§ **Problem to solve**:
Whenever the word "spinning" turns up in a line below, that line should be copied.

§ **Exercise data**:
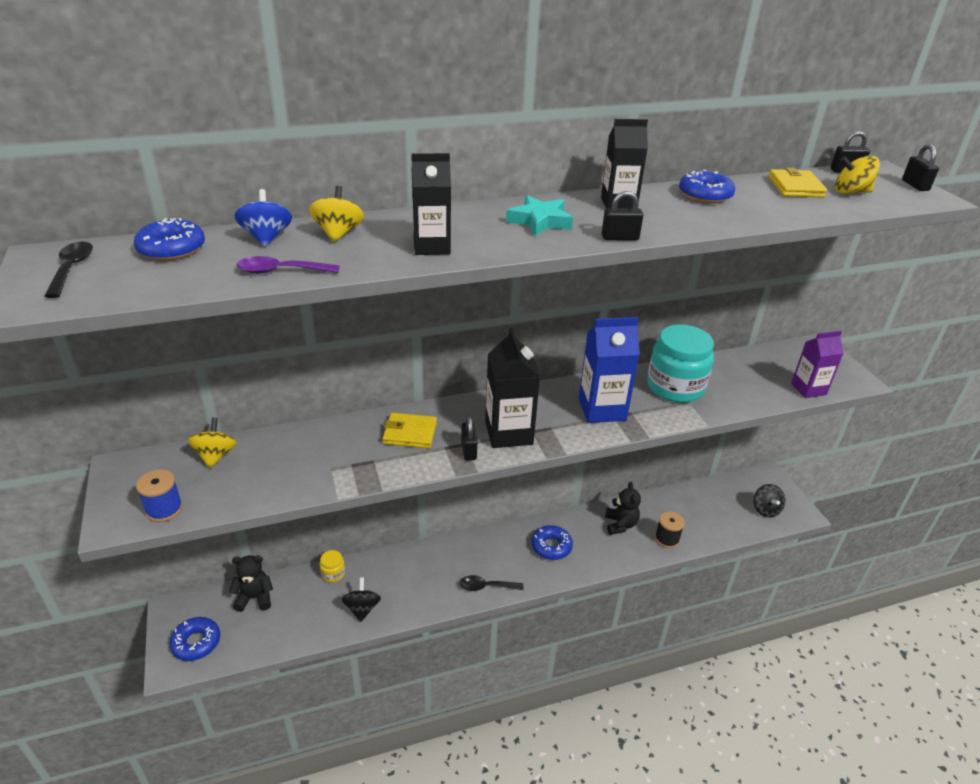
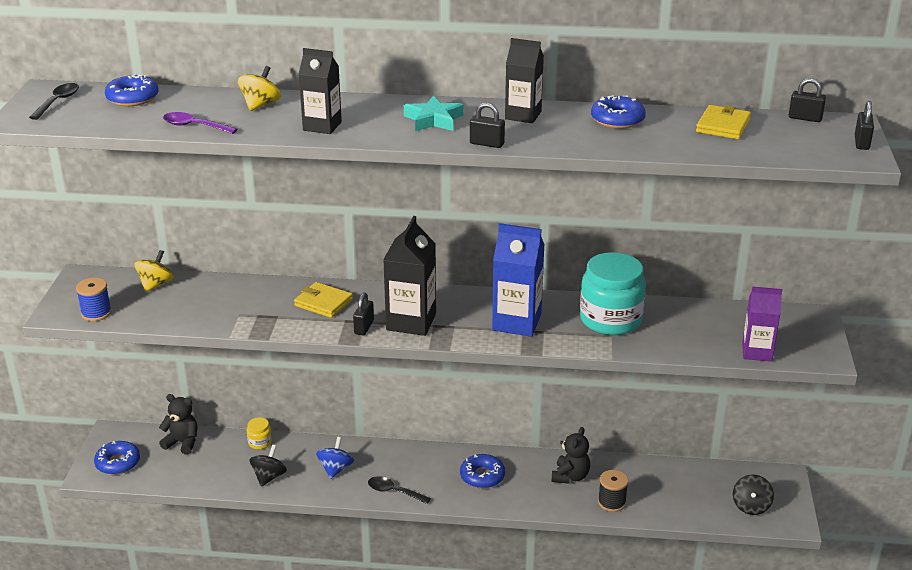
camera: 25 degrees right, 5 degrees down
(266, 238) = (205, 100): blue spinning top -> blue spinning top (335, 469)
(851, 192) = (776, 139): yellow spinning top -> none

§ **The answer**:
(266, 238) = (205, 100): blue spinning top -> blue spinning top (335, 469)
(851, 192) = (776, 139): yellow spinning top -> none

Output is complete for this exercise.